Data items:

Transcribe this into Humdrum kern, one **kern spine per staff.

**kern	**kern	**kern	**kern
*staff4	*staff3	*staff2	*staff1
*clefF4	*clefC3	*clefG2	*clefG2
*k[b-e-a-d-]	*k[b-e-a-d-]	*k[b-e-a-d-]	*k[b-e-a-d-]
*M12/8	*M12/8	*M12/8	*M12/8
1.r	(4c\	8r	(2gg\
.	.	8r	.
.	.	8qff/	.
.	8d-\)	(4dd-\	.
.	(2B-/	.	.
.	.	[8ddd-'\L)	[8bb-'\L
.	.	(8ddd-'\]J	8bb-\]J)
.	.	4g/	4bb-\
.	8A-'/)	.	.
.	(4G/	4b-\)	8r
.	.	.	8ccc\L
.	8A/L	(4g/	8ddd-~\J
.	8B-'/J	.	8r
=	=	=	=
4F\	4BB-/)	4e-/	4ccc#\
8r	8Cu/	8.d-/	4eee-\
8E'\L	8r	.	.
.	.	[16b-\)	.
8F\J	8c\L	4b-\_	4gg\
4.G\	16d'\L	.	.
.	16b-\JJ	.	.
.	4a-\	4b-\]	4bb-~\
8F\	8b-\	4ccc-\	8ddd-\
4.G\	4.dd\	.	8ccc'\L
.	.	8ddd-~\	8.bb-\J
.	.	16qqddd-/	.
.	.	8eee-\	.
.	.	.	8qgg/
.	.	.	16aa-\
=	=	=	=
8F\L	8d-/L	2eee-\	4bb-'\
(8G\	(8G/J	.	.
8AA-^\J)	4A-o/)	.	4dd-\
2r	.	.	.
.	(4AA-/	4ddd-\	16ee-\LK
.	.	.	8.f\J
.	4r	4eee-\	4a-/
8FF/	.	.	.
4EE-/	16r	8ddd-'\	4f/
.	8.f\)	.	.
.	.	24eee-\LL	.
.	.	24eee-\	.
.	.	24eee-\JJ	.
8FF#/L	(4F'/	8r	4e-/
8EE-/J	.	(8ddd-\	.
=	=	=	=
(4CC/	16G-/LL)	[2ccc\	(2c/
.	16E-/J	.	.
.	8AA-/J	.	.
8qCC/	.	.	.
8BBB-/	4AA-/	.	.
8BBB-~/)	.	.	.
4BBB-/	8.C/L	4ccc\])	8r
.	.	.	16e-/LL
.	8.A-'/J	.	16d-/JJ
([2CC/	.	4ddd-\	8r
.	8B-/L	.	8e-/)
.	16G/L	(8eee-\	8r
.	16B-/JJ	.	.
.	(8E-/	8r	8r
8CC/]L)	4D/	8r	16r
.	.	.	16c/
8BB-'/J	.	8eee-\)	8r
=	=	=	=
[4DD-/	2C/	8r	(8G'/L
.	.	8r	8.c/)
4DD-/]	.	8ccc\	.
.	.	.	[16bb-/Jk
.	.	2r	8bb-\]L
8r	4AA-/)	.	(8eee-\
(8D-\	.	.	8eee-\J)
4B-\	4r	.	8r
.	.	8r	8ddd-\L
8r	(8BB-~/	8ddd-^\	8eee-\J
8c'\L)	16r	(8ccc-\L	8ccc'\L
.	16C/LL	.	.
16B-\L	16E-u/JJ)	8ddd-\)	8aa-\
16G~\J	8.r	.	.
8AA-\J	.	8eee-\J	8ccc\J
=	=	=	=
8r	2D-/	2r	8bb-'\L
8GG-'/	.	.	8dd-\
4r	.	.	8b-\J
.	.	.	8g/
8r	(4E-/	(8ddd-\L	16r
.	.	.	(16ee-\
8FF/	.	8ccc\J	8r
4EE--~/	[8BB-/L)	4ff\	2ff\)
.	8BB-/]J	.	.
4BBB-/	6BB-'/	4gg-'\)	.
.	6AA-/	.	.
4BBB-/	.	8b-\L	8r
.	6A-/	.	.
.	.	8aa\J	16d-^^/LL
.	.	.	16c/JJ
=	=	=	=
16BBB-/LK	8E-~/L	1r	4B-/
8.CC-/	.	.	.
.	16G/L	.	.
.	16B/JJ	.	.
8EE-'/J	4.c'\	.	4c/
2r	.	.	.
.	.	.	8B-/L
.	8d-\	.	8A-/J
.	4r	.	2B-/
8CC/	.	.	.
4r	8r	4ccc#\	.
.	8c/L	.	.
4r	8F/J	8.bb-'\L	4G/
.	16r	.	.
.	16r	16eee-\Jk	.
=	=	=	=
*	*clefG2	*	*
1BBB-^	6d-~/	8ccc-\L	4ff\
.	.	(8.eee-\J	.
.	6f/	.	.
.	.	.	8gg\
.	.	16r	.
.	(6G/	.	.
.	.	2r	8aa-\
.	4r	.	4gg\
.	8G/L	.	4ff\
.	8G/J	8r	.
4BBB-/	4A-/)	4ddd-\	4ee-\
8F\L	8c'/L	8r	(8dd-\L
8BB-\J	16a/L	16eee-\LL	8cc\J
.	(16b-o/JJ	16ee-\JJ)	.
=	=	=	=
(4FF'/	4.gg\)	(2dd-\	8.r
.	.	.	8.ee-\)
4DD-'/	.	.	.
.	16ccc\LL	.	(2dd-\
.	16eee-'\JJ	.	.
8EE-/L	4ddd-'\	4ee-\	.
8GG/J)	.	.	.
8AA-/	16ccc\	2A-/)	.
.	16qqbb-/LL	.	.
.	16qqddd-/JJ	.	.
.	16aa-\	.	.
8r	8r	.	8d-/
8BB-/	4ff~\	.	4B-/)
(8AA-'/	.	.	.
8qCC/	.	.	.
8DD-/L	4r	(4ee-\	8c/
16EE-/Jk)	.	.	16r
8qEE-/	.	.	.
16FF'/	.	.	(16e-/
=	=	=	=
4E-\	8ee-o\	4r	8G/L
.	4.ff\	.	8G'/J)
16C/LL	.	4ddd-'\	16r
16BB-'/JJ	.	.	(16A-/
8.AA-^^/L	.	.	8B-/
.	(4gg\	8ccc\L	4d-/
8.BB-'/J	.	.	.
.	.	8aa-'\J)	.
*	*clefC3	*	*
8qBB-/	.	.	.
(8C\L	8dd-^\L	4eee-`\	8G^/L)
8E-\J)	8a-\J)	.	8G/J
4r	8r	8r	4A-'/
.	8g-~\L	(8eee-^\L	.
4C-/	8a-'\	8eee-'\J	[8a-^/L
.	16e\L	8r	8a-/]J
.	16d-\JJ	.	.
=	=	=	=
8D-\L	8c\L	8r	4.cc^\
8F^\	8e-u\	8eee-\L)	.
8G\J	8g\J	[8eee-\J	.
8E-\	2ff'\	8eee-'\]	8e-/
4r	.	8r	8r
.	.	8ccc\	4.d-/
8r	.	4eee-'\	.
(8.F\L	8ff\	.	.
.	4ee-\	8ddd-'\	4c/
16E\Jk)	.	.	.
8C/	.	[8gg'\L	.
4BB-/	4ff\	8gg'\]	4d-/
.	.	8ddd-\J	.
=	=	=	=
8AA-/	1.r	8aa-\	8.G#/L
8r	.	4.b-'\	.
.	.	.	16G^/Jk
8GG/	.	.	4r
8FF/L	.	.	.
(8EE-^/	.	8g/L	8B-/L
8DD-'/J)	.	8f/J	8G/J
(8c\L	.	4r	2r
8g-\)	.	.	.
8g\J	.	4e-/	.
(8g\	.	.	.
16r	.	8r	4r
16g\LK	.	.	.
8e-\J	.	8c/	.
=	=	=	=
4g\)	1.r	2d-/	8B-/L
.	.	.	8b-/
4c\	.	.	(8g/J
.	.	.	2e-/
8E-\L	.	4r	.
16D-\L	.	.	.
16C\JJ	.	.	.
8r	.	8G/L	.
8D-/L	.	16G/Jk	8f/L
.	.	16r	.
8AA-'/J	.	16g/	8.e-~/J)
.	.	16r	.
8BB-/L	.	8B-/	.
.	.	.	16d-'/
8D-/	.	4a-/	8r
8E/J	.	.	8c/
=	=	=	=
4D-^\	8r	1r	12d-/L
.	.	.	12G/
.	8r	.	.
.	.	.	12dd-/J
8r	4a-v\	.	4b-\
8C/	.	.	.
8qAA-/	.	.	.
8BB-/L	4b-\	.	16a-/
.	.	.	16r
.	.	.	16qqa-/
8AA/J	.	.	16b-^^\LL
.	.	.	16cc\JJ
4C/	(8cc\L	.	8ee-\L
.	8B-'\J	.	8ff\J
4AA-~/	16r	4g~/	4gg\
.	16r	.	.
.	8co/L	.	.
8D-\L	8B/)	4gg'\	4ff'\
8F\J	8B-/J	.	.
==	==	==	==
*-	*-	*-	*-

**WHAT TO PRODUCE:** Pull out each line above that contains the string "kern". Only matches with the same capitalization count.

**WRITTEN RESPONSE:**
Transcribe this into Humdrum kern, one **kern spine per staff.
**kern	**kern	**kern	**kern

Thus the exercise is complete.